(Change detection outputs)
• • • • • • •
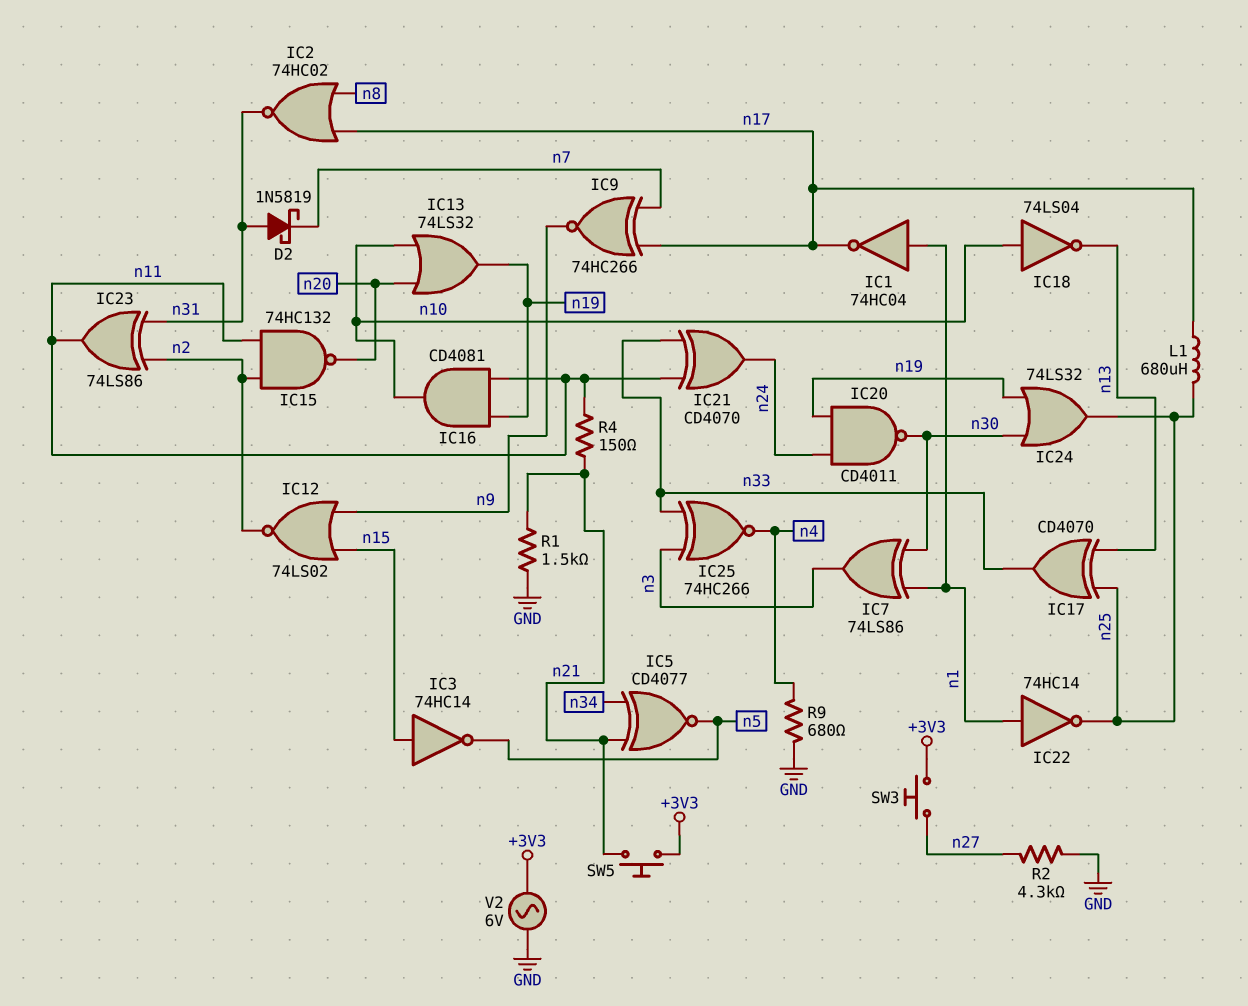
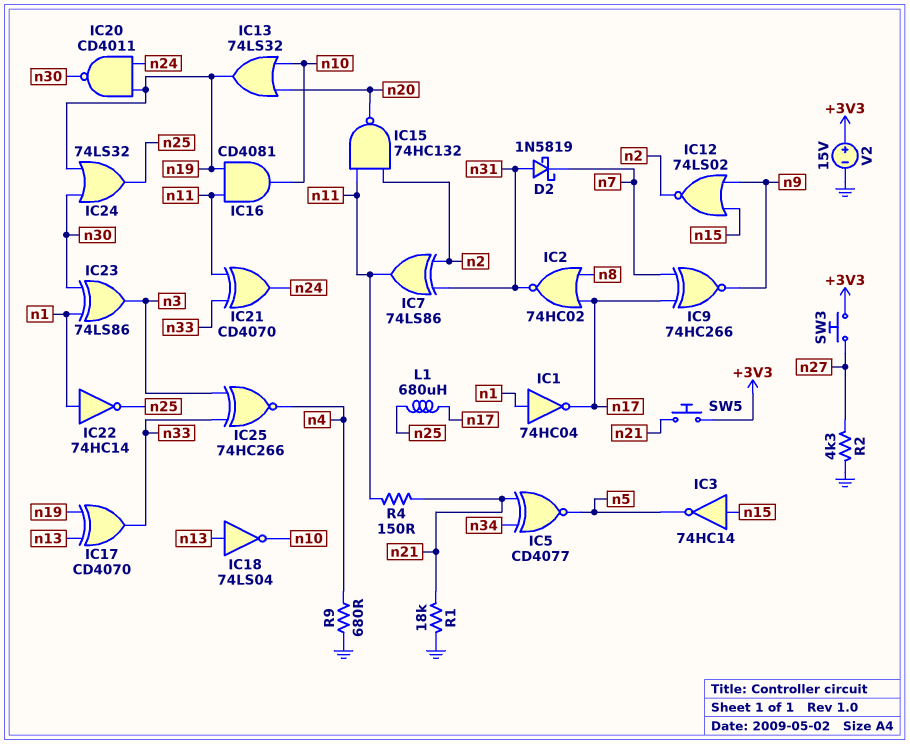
IC7: XOR 74LS86 (in n1, in n30, out n3) -> XOR 74LS86 (in n2, in n31, out n11)
IC17: XOR CD4070 (in n13, in n25, out n33) -> XOR CD4070 (in n13, in n19, out n33)
IC18: NOT 74LS04 (in n10, out n13) -> NOT 74LS04 (in n13, out n10)
IC23: XOR 74LS86 (in n2, in n31, out n11) -> XOR 74LS86 (in n1, in n30, out n3)
R1: 1.5k (GND, n21) -> 18k (GND, n21)
V2: AC 6V (+3V3, GND) -> 15V (plus +3V3, minus GND)

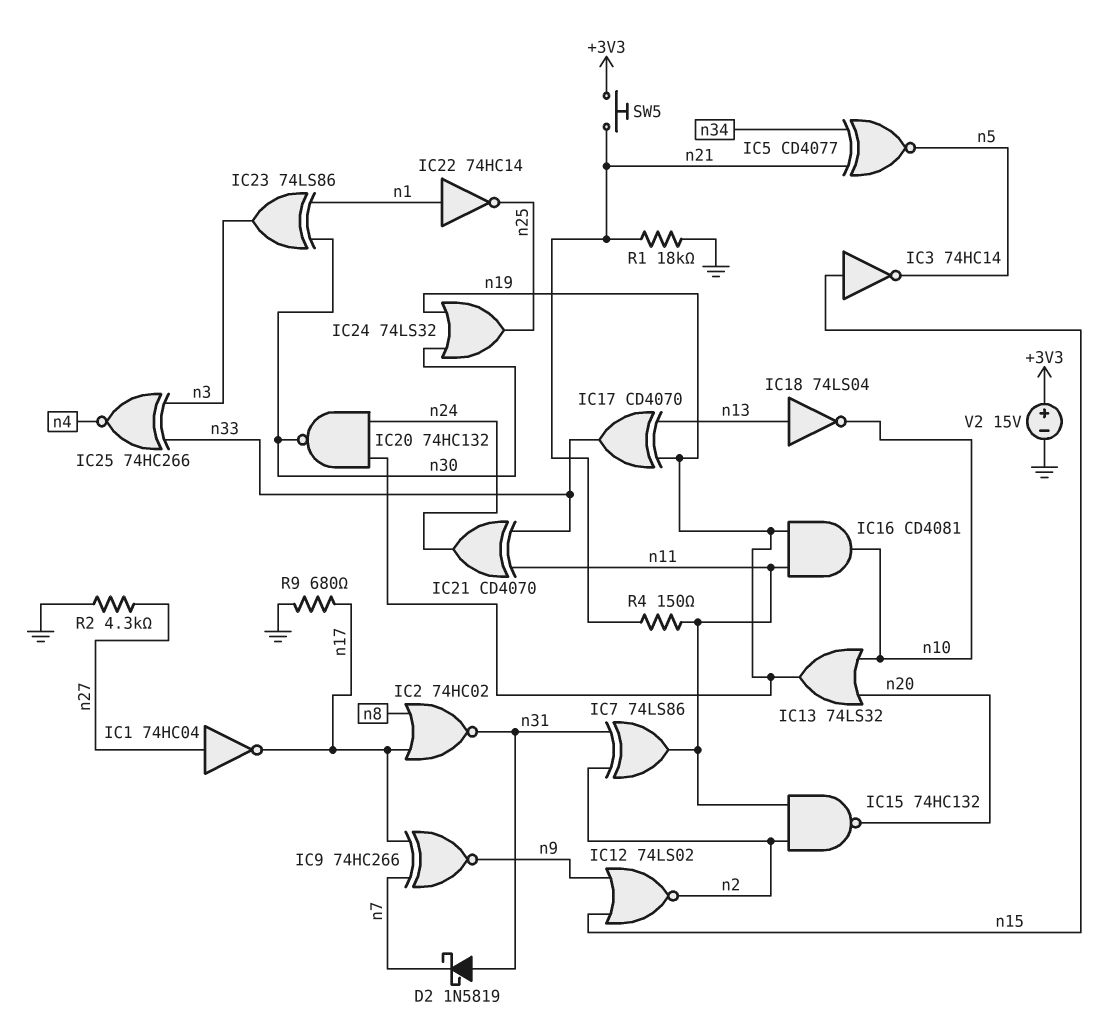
IC1: NOT 74HC04 (in n1, out n17) -> NOT 74HC04 (in n27, out n17)
IC20: NAND CD4011 (in n19, in n24, out n30) -> NAND 74HC132 (in n19, in n24, out n30)
L1: 680uH (n17, n25) -> none
R9: 680 (GND, n4) -> 680 (GND, n17)
SW3: button (+3V3, n27) -> none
• • • • • • •
In the records above, find the line that contains "R1: 1.5k (GND, n21) -> 18k (GND, n21)" and repeat exactly that line and all lines after it to the end. Do not include pictures.

R1: 1.5k (GND, n21) -> 18k (GND, n21)
V2: AC 6V (+3V3, GND) -> 15V (plus +3V3, minus GND)

IC1: NOT 74HC04 (in n1, out n17) -> NOT 74HC04 (in n27, out n17)
IC20: NAND CD4011 (in n19, in n24, out n30) -> NAND 74HC132 (in n19, in n24, out n30)
L1: 680uH (n17, n25) -> none
R9: 680 (GND, n4) -> 680 (GND, n17)
SW3: button (+3V3, n27) -> none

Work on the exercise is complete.